- **Data**:
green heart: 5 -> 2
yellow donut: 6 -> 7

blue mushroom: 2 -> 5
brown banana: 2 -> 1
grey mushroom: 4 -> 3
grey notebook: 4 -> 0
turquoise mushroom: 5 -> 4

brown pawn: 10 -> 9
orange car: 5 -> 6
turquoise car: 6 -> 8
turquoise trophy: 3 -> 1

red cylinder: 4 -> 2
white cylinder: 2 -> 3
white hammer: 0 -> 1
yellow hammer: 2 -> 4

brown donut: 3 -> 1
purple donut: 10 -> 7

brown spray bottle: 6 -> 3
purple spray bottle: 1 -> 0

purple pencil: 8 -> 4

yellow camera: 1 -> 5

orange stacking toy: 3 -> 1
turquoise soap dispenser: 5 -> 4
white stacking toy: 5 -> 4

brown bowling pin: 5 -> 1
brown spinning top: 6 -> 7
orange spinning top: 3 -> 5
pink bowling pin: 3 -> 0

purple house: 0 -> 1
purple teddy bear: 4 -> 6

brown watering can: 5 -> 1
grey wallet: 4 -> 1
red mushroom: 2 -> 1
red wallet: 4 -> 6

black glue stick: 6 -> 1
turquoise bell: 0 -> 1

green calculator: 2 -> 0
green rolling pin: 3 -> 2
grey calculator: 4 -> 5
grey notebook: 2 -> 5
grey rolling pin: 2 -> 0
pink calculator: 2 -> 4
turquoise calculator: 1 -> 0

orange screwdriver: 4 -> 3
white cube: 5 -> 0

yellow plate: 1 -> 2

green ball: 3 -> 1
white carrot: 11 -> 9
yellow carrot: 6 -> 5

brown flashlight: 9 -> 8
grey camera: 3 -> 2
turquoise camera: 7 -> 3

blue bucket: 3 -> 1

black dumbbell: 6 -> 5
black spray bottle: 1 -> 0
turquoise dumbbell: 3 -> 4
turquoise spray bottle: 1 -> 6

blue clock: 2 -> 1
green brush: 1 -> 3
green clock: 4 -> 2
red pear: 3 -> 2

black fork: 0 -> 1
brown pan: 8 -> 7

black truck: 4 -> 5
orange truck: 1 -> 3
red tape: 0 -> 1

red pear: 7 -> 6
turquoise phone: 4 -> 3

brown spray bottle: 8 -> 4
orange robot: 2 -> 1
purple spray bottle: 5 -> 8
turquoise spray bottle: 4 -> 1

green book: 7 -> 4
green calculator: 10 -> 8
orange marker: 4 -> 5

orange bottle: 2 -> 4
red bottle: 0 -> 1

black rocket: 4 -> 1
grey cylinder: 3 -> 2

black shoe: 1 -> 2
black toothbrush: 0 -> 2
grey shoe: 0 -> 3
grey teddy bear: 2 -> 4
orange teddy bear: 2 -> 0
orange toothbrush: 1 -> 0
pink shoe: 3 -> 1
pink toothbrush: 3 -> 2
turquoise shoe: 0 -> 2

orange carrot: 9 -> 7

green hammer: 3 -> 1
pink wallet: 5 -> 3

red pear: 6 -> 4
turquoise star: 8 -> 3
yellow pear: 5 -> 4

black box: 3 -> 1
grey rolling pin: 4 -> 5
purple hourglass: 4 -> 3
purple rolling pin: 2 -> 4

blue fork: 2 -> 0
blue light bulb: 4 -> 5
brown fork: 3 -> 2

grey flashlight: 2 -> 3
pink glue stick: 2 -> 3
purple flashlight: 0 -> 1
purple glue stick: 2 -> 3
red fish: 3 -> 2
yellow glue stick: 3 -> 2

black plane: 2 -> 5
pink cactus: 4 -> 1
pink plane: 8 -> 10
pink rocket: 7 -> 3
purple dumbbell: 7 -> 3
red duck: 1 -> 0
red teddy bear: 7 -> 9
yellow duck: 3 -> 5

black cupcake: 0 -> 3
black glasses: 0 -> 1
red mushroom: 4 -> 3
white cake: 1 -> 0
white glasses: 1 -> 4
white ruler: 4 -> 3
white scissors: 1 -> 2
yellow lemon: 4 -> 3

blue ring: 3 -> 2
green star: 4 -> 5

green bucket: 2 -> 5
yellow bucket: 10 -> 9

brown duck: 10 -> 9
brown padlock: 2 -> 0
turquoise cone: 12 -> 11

- **Task objective**: Find the line with "brown spray bottle: 6 -> 3" in the material above. Reproduce it and each line after it up to and including the line with "brown spinning top: 6 -> 7".

- **Solution**:
brown spray bottle: 6 -> 3
purple spray bottle: 1 -> 0

purple pencil: 8 -> 4

yellow camera: 1 -> 5

orange stacking toy: 3 -> 1
turquoise soap dispenser: 5 -> 4
white stacking toy: 5 -> 4

brown bowling pin: 5 -> 1
brown spinning top: 6 -> 7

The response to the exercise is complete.